━━━ Given data

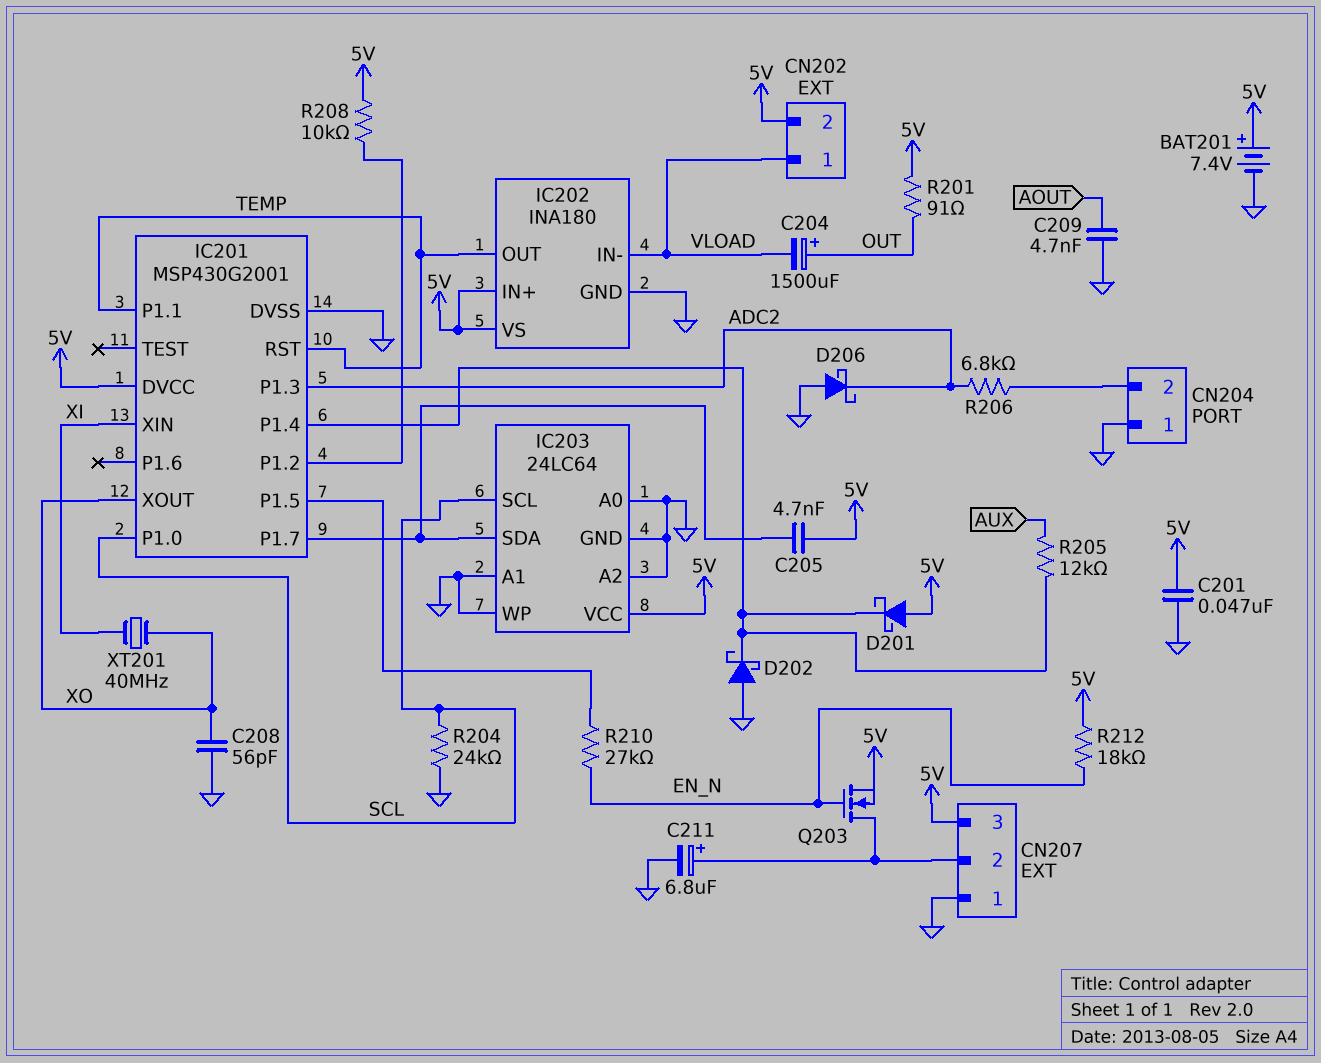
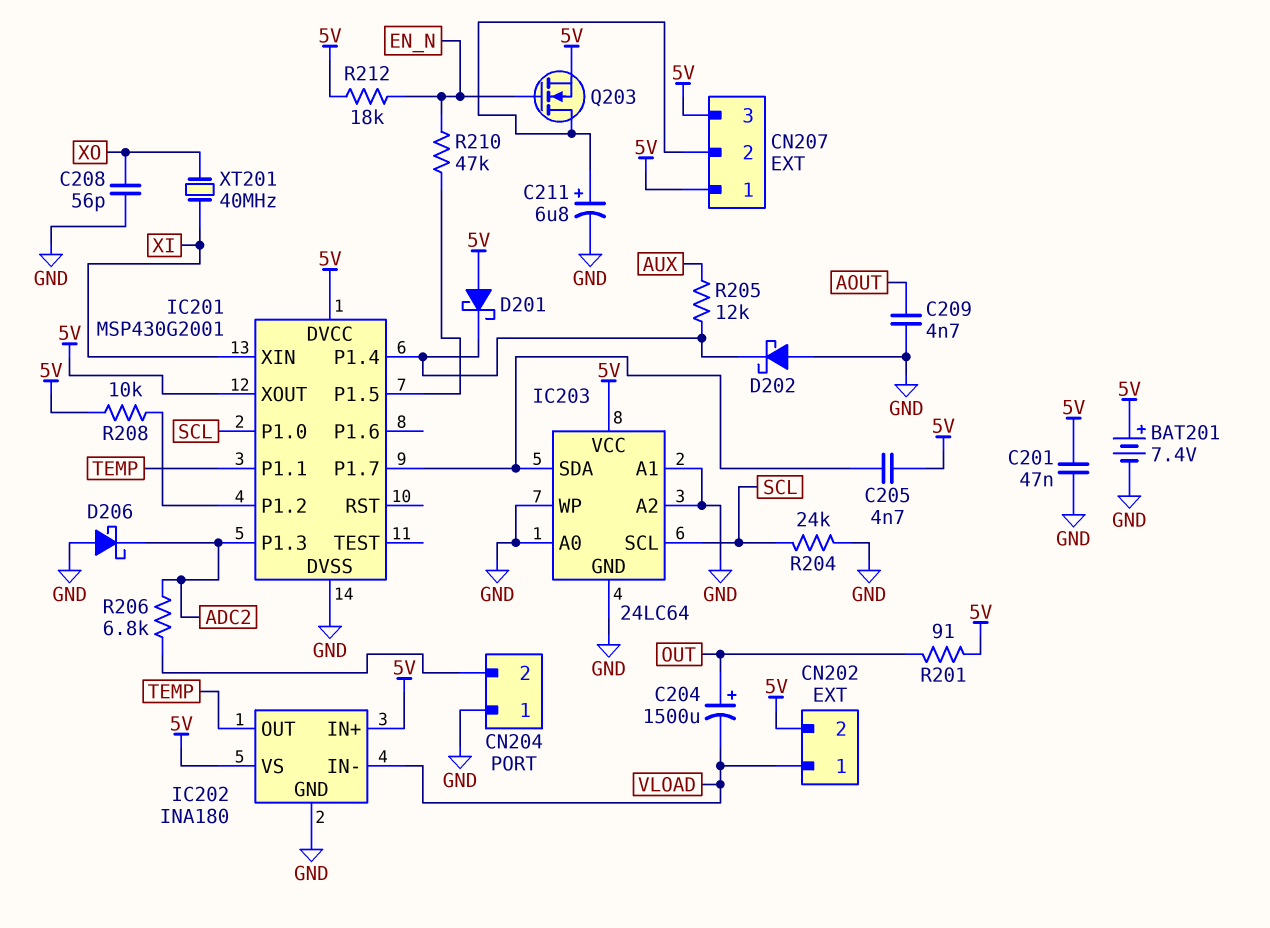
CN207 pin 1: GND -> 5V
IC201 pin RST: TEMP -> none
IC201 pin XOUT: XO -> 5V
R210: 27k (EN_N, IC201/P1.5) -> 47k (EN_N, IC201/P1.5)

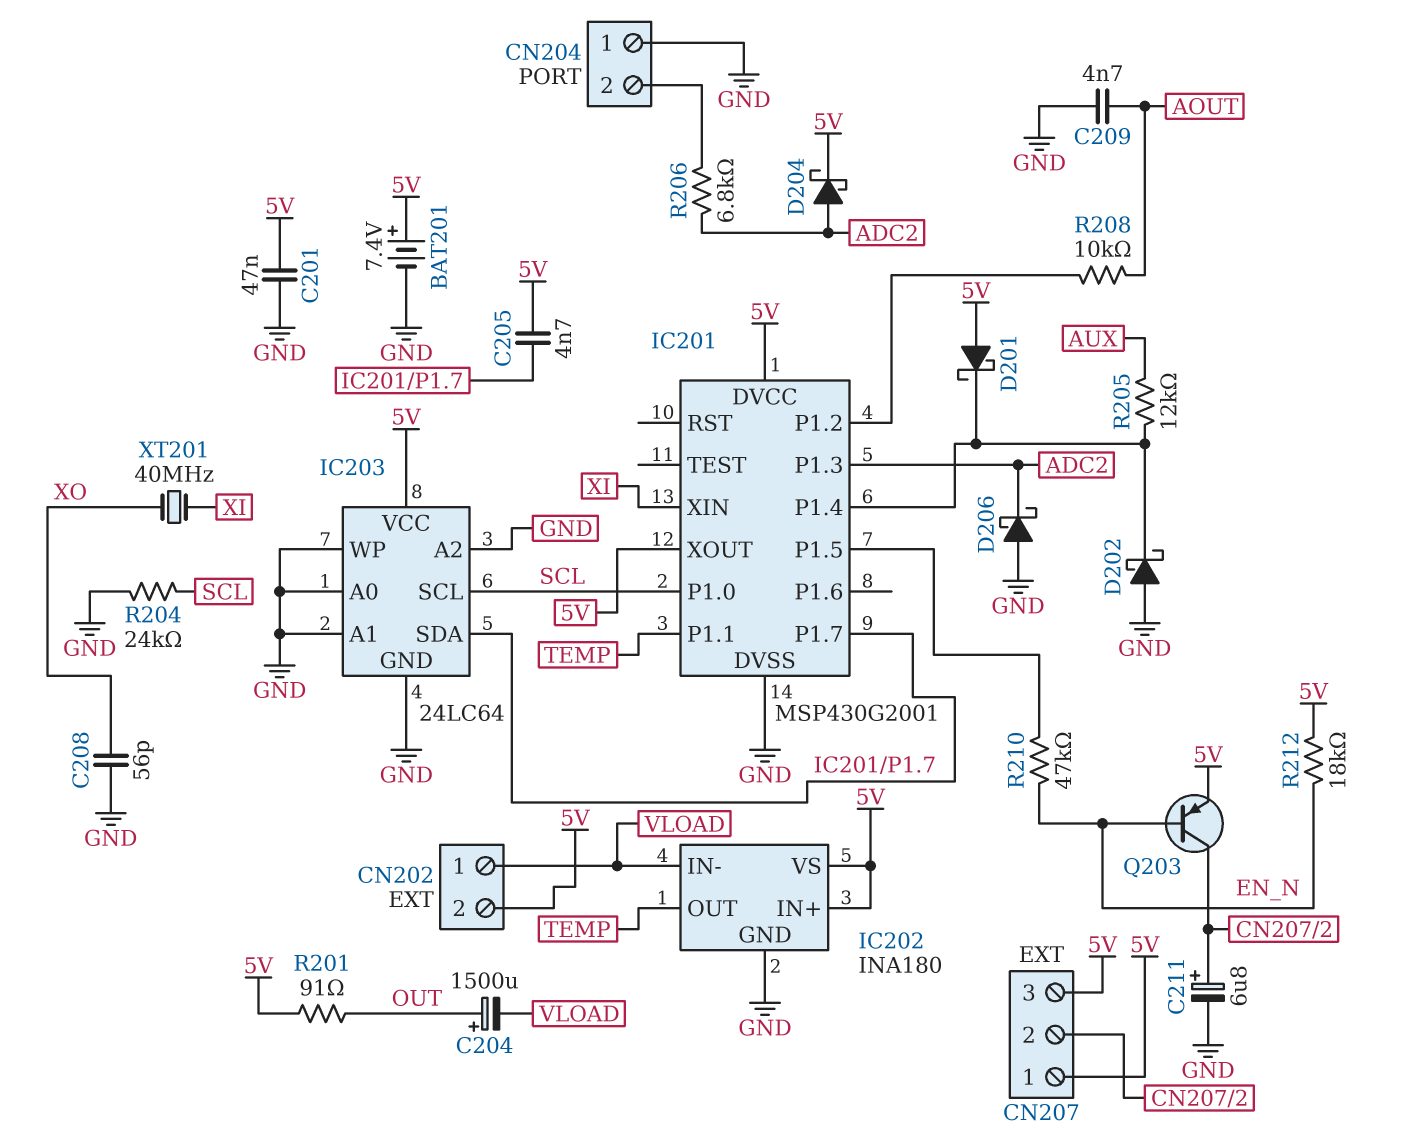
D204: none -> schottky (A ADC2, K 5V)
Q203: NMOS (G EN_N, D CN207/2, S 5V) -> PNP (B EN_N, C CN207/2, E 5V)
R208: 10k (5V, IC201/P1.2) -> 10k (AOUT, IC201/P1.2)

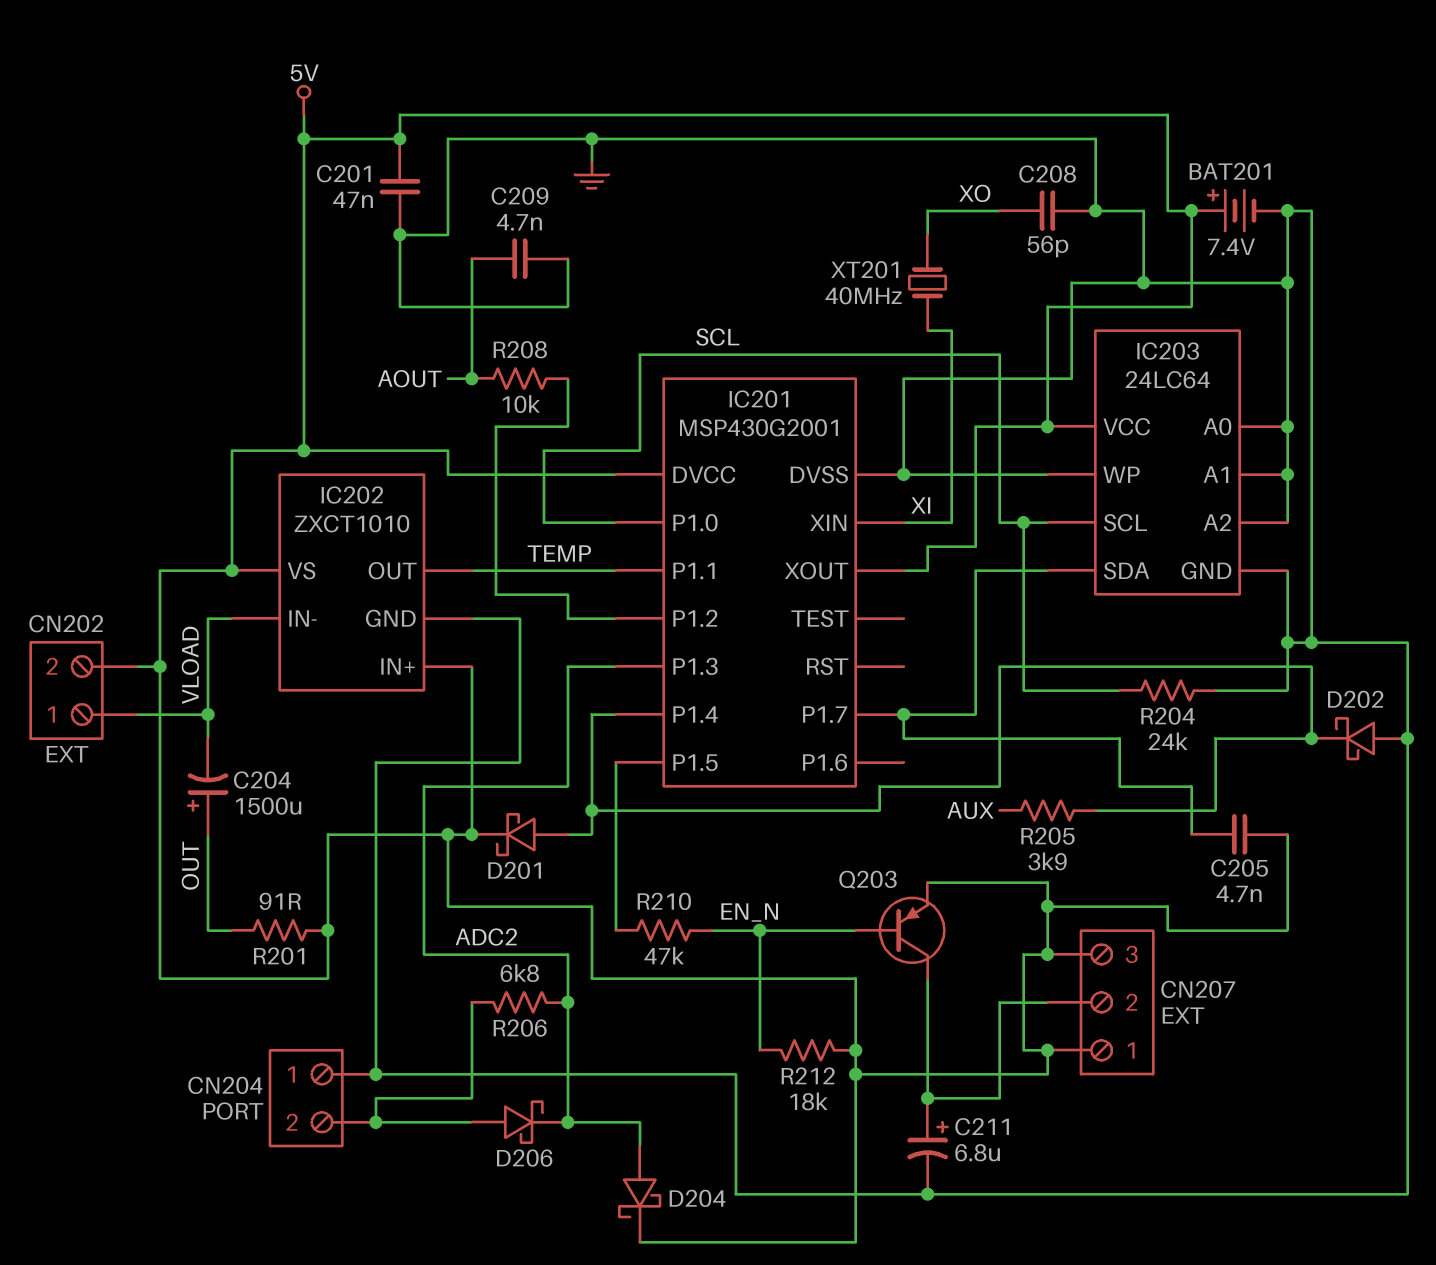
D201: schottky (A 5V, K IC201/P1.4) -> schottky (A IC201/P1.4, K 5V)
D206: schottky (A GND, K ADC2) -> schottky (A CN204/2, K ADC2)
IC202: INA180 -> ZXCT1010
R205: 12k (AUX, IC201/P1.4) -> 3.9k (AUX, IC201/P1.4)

━━━━━━

The pictures are to be omitted, and the rest of the listing is to be transcribed exactly.

CN207 pin 1: GND -> 5V
IC201 pin RST: TEMP -> none
IC201 pin XOUT: XO -> 5V
R210: 27k (EN_N, IC201/P1.5) -> 47k (EN_N, IC201/P1.5)

D204: none -> schottky (A ADC2, K 5V)
Q203: NMOS (G EN_N, D CN207/2, S 5V) -> PNP (B EN_N, C CN207/2, E 5V)
R208: 10k (5V, IC201/P1.2) -> 10k (AOUT, IC201/P1.2)

D201: schottky (A 5V, K IC201/P1.4) -> schottky (A IC201/P1.4, K 5V)
D206: schottky (A GND, K ADC2) -> schottky (A CN204/2, K ADC2)
IC202: INA180 -> ZXCT1010
R205: 12k (AUX, IC201/P1.4) -> 3.9k (AUX, IC201/P1.4)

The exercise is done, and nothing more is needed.